#### Exercise objective:
Which lines in the data below contain the string "down"? Show each one.

[Object position data]
==================================================

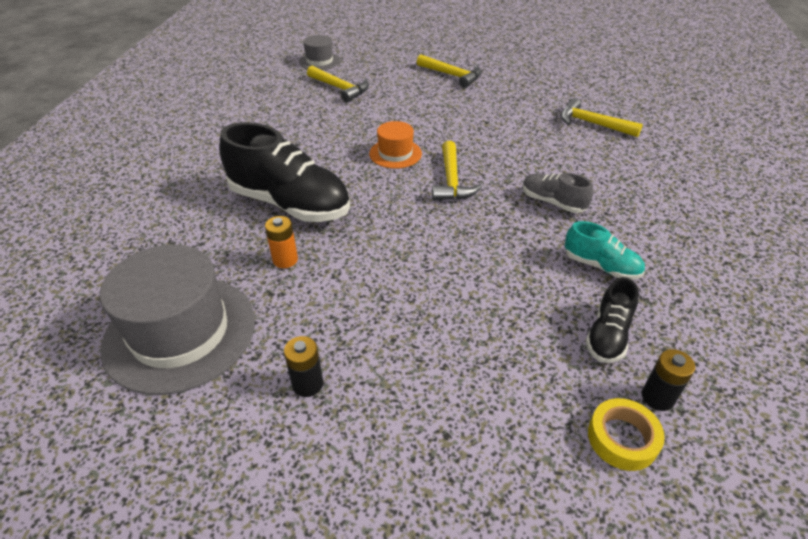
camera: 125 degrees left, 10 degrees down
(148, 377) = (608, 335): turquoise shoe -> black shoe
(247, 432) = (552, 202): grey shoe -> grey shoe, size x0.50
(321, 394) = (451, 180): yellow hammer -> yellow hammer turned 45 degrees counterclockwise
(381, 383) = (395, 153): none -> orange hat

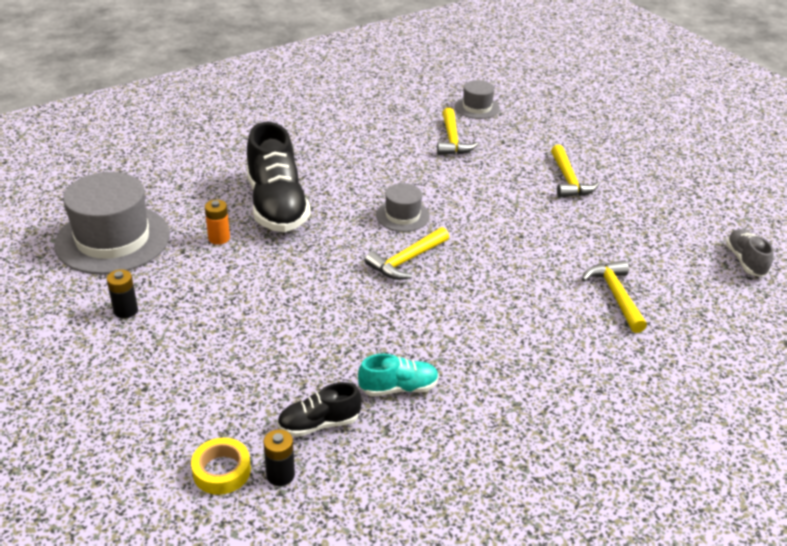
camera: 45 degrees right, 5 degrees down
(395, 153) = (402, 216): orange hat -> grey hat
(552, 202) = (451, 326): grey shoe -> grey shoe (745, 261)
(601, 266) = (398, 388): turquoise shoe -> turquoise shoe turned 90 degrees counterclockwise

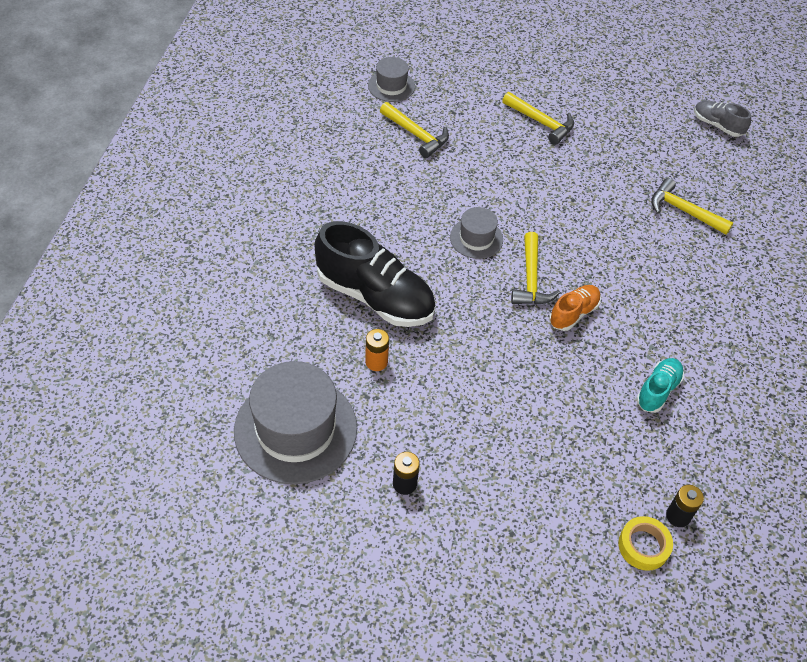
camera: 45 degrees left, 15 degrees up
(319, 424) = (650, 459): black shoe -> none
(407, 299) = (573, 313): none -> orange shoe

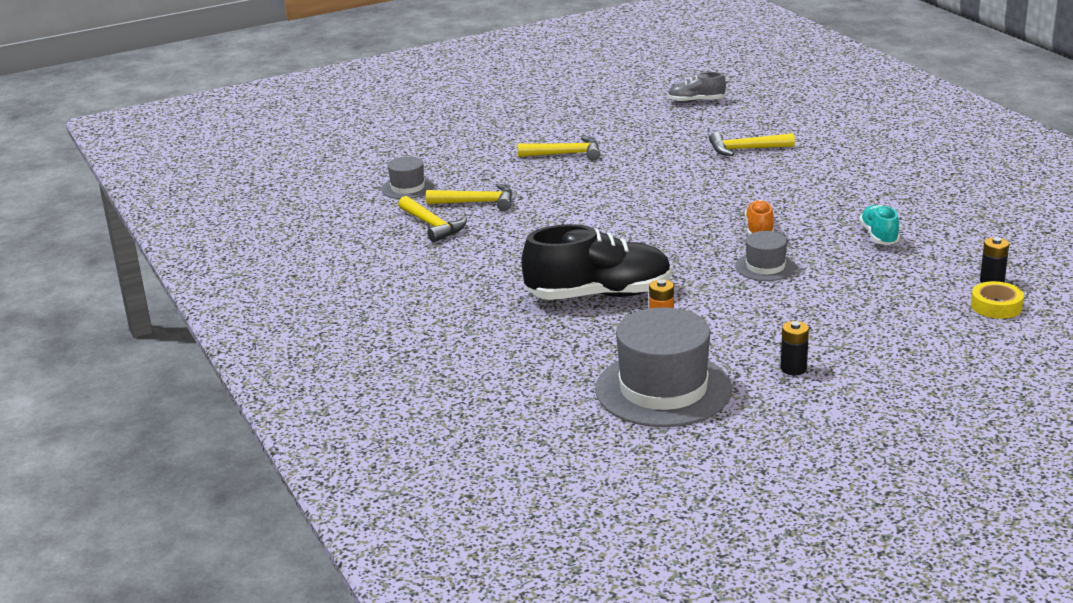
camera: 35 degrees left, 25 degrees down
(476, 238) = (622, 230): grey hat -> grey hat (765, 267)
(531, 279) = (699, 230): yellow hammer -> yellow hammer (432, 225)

==================================================

#### Task output:
camera: 125 degrees left, 10 degrees down
camera: 45 degrees right, 5 degrees down
camera: 35 degrees left, 25 degrees down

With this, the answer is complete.